**EXERCISE DIRECTIONS:**
Print the data that follows word for word, leaving out any picture.

[Remote sensing images with detections]
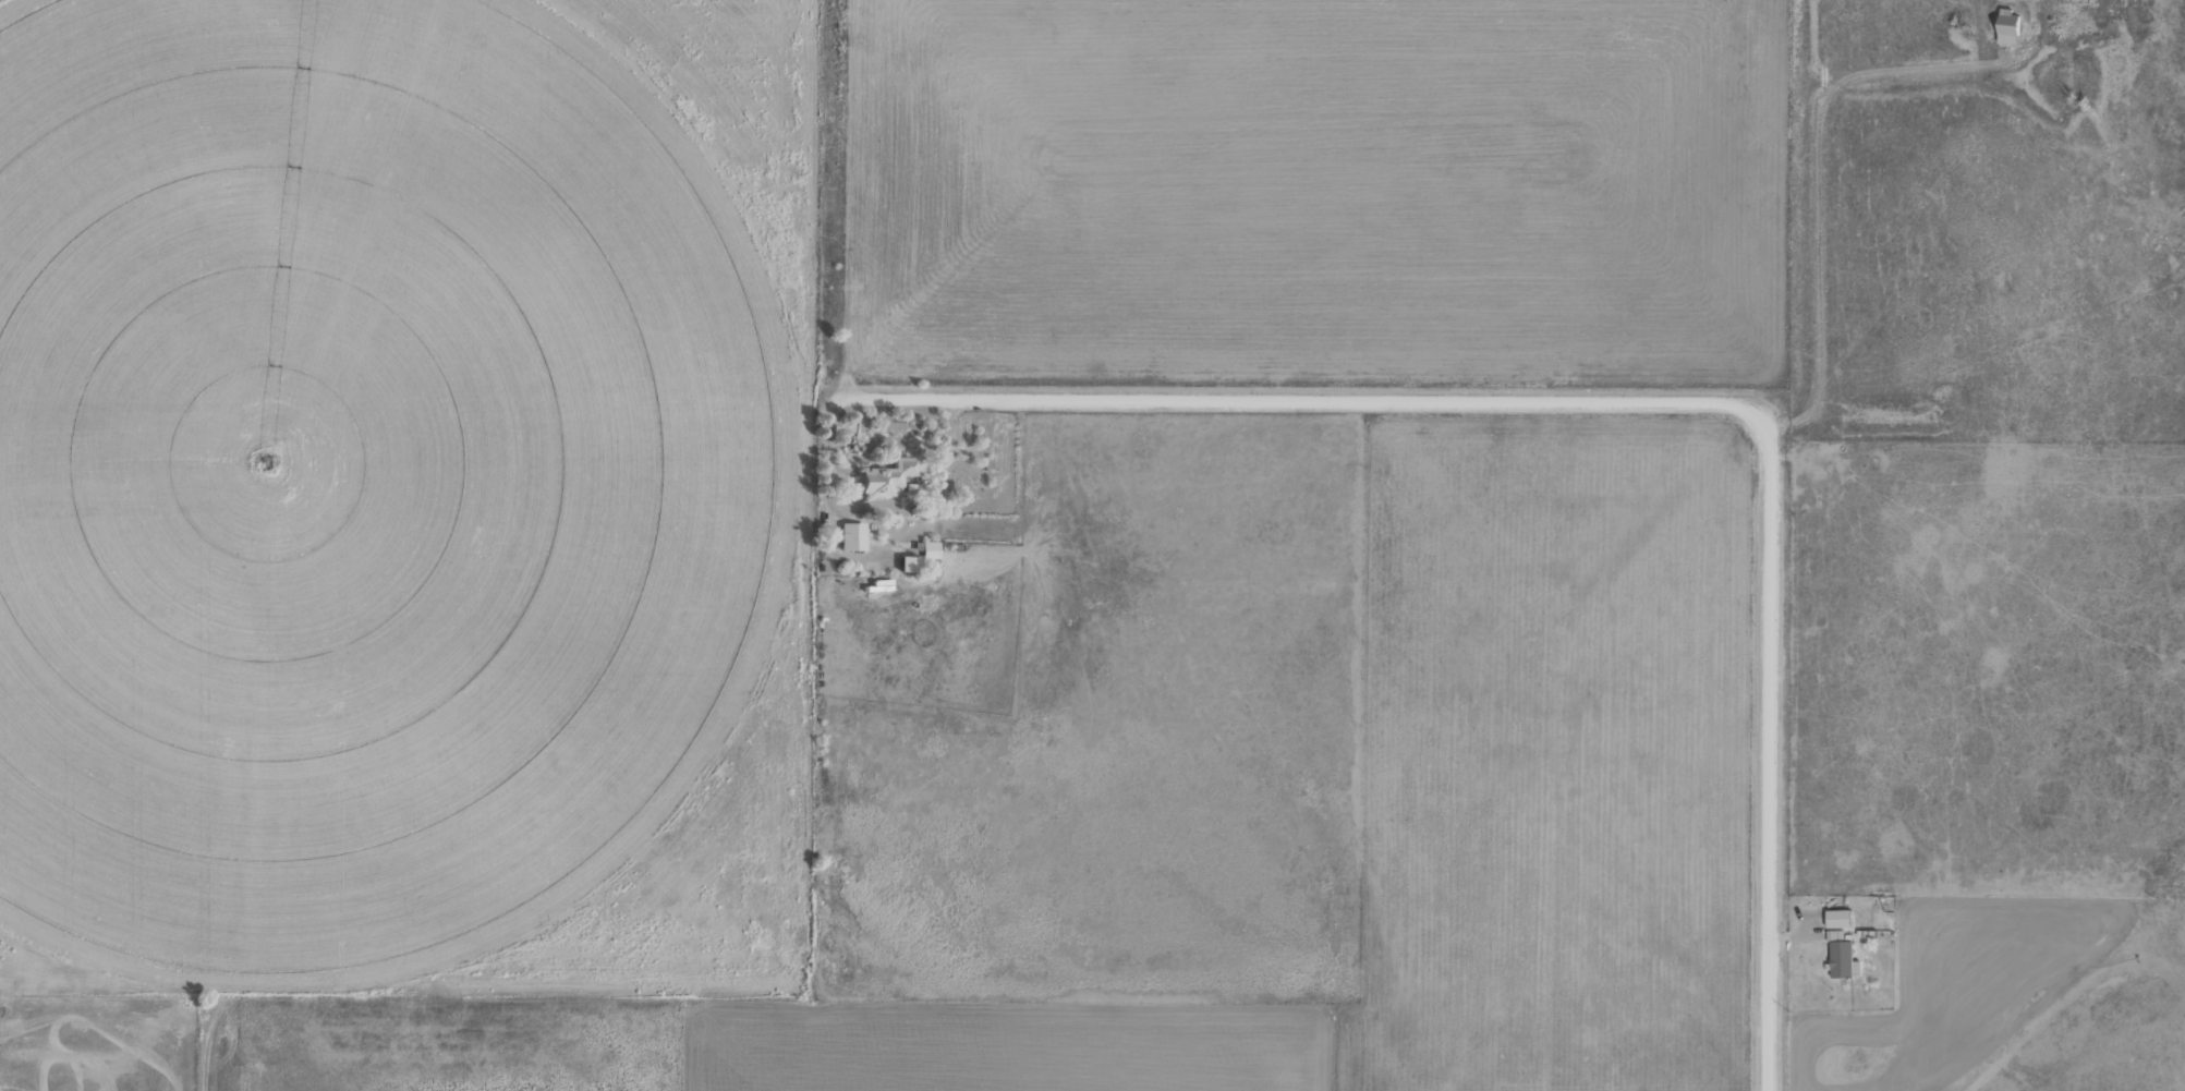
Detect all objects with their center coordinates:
building: (2006, 26)
road: (1635, 399)
building: (884, 477)
building: (850, 536)
building: (906, 564)
building: (1837, 918)
building: (1841, 955)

**EXERCISE RESPONSE:**
Detect all objects with their center coordinates:
building: (2006, 26)
road: (1635, 399)
building: (884, 477)
building: (850, 536)
building: (906, 564)
building: (1837, 918)
building: (1841, 955)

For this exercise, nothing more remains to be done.